▶ _Prompt_
Filter out all lines without the word "brick" from the data below, please, and copy the rest.

▶ _Dataset content_
++++++++++++++++++++

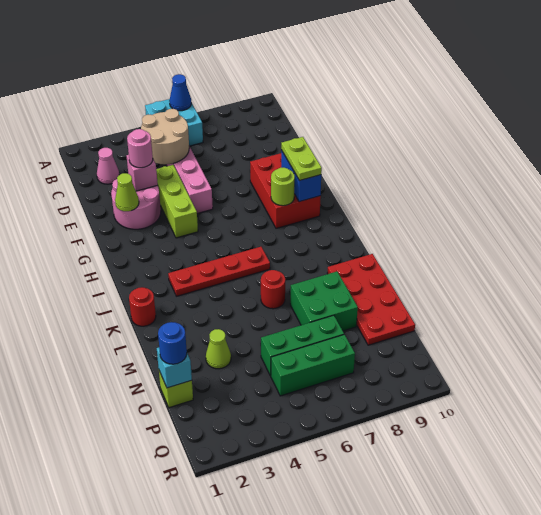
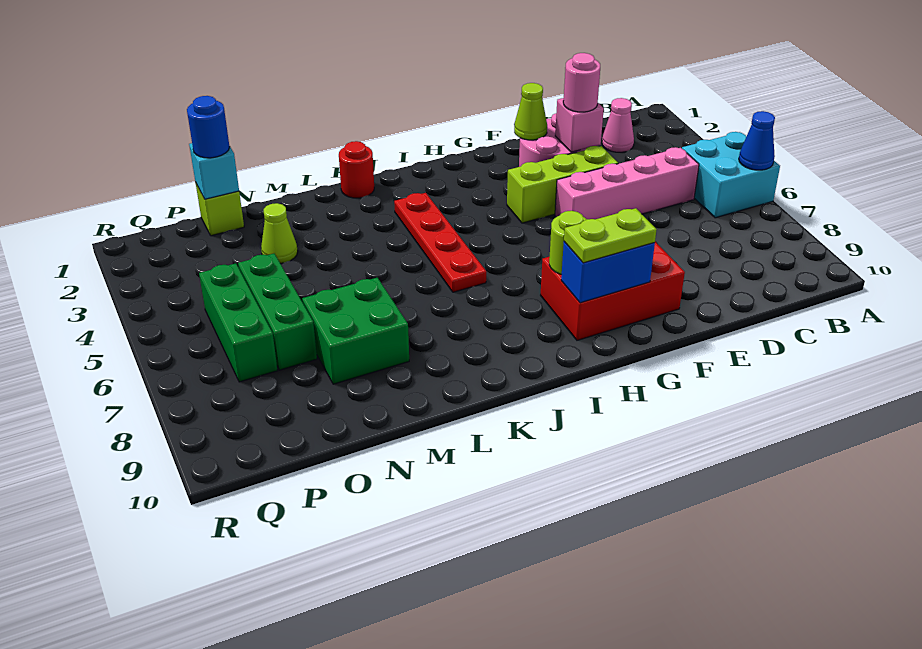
tan round brick C4:D5 level 2 -> none
red round brick L6 level 1 -> none
red plate L9:O10 level 1 -> none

++++++++++++++++++++

▶ _Response below_
tan round brick C4:D5 level 2 -> none
red round brick L6 level 1 -> none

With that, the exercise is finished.